----- PROVIDED MATERIAL

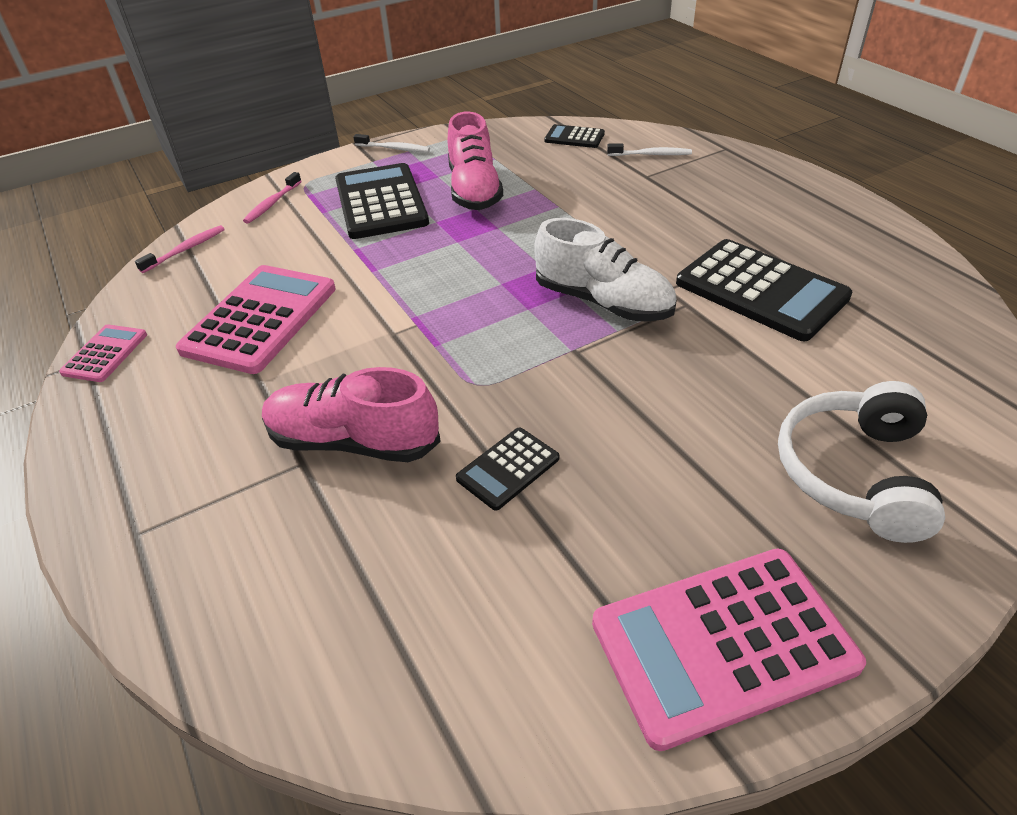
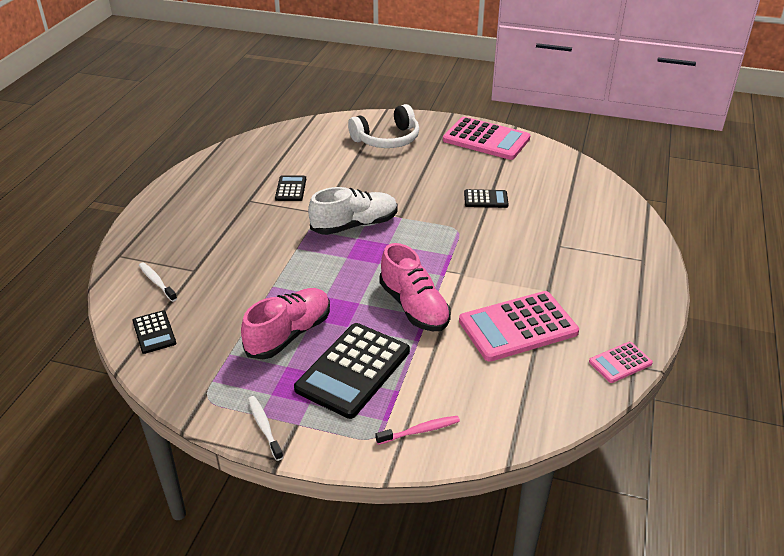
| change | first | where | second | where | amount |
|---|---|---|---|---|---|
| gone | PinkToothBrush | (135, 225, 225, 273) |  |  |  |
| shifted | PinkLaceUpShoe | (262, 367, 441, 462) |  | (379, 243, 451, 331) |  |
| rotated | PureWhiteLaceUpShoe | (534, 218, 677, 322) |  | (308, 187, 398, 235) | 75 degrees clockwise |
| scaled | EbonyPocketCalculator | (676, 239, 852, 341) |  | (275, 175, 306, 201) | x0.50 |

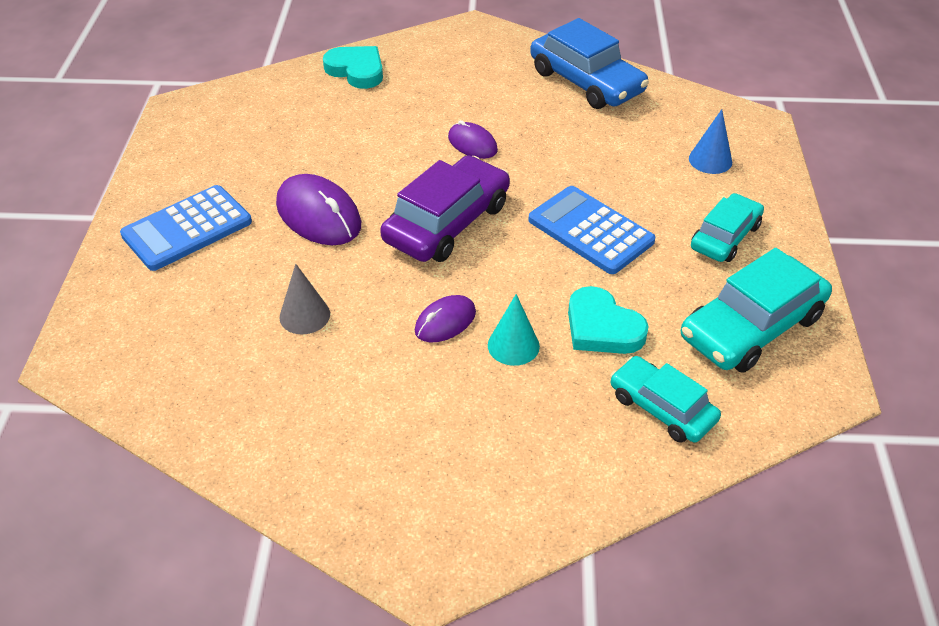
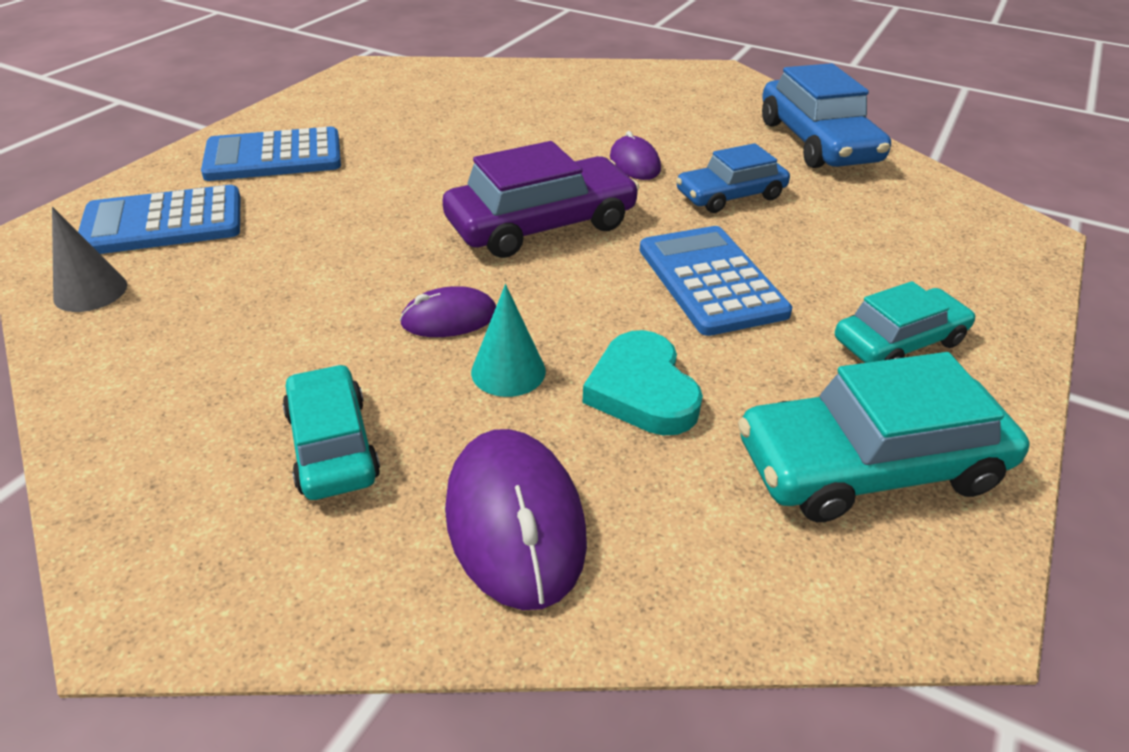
| change | first | where | second | where | amount |
|---|---|---|---|---|---|
| gone | TealLoveHeart | (323, 46, 383, 89) |  |  |  |
| gone | BlueSolidCone | (689, 109, 732, 174) |  |  |  |
| new |  |  | BluePocketCalculator | (78, 185, 241, 254) |  |
| new |  |  | BlueCar | (676, 143, 790, 213) |  |
| shifted | PurpleMouse | (276, 174, 361, 245) |  | (445, 429, 587, 610) |  |
| shifted | GreySolidCone | (279, 264, 330, 334) |  | (52, 207, 127, 312) |  |
| shifted | TealCar | (610, 356, 721, 443) |  | (282, 364, 380, 500) |  |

----------

EXERCISE: Each record above should come back exactly the same, only without its pictures.

OUTPUT FOR THIS EXERCISE:
| change | first | where | second | where | amount |
|---|---|---|---|---|---|
| gone | PinkToothBrush | (135, 225, 225, 273) |  |  |  |
| shifted | PinkLaceUpShoe | (262, 367, 441, 462) |  | (379, 243, 451, 331) |  |
| rotated | PureWhiteLaceUpShoe | (534, 218, 677, 322) |  | (308, 187, 398, 235) | 75 degrees clockwise |
| scaled | EbonyPocketCalculator | (676, 239, 852, 341) |  | (275, 175, 306, 201) | x0.50 |

| change | first | where | second | where | amount |
|---|---|---|---|---|---|
| gone | TealLoveHeart | (323, 46, 383, 89) |  |  |  |
| gone | BlueSolidCone | (689, 109, 732, 174) |  |  |  |
| new |  |  | BluePocketCalculator | (78, 185, 241, 254) |  |
| new |  |  | BlueCar | (676, 143, 790, 213) |  |
| shifted | PurpleMouse | (276, 174, 361, 245) |  | (445, 429, 587, 610) |  |
| shifted | GreySolidCone | (279, 264, 330, 334) |  | (52, 207, 127, 312) |  |
| shifted | TealCar | (610, 356, 721, 443) |  | (282, 364, 380, 500) |  |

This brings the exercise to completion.